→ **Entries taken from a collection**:
Content starts

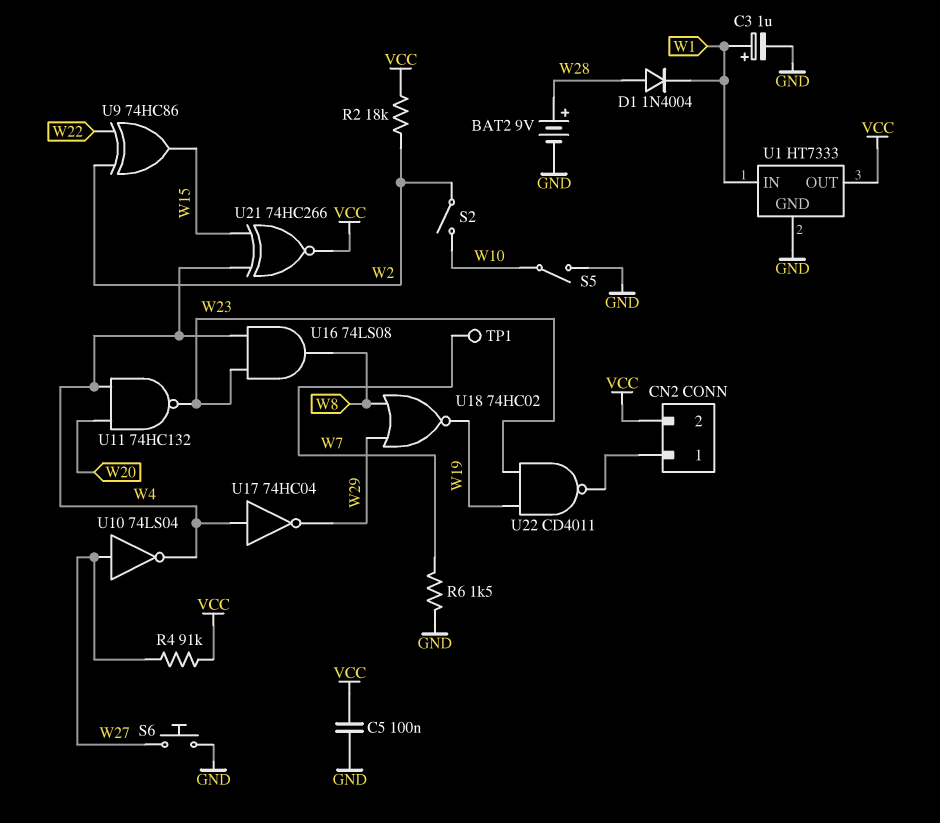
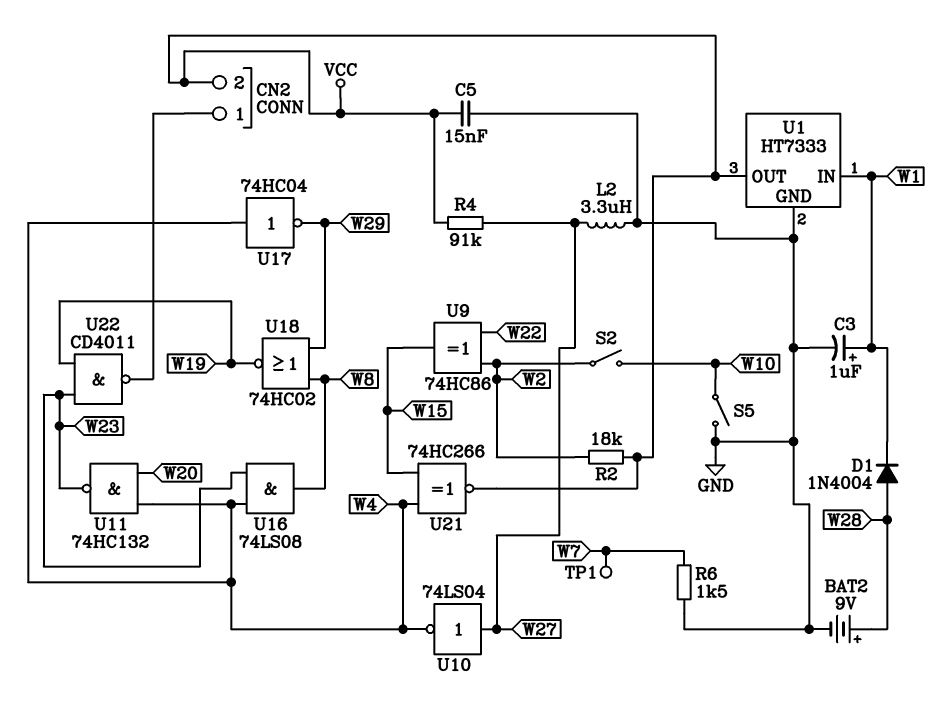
C5: 100nF (GND, VCC) -> 15nF (GND, VCC)
L2: none -> 3.3uH (GND, W27)
S6: button (GND, W27) -> none

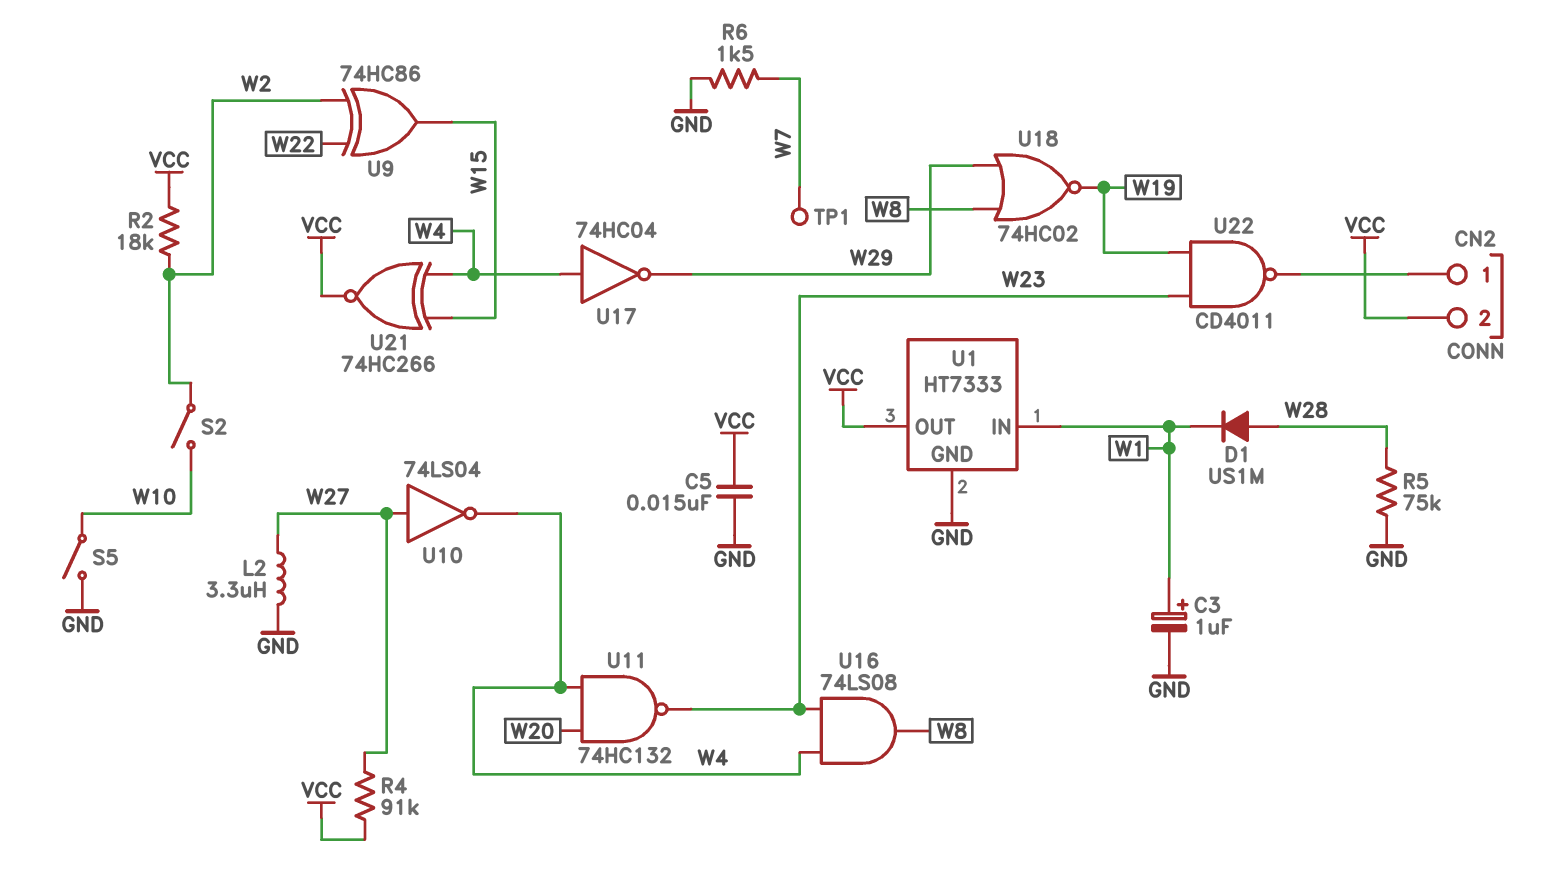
BAT2: 9V (plus W28, minus GND) -> none
D1: diode 1N4004 (A W28, K W1) -> diode US1M (A W28, K W1)
R5: none -> 75k (GND, W28)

Content ends

→ **Exercise description**: Copy the data word for word and omit every picture.

→ **Exercise response**:
C5: 100nF (GND, VCC) -> 15nF (GND, VCC)
L2: none -> 3.3uH (GND, W27)
S6: button (GND, W27) -> none

BAT2: 9V (plus W28, minus GND) -> none
D1: diode 1N4004 (A W28, K W1) -> diode US1M (A W28, K W1)
R5: none -> 75k (GND, W28)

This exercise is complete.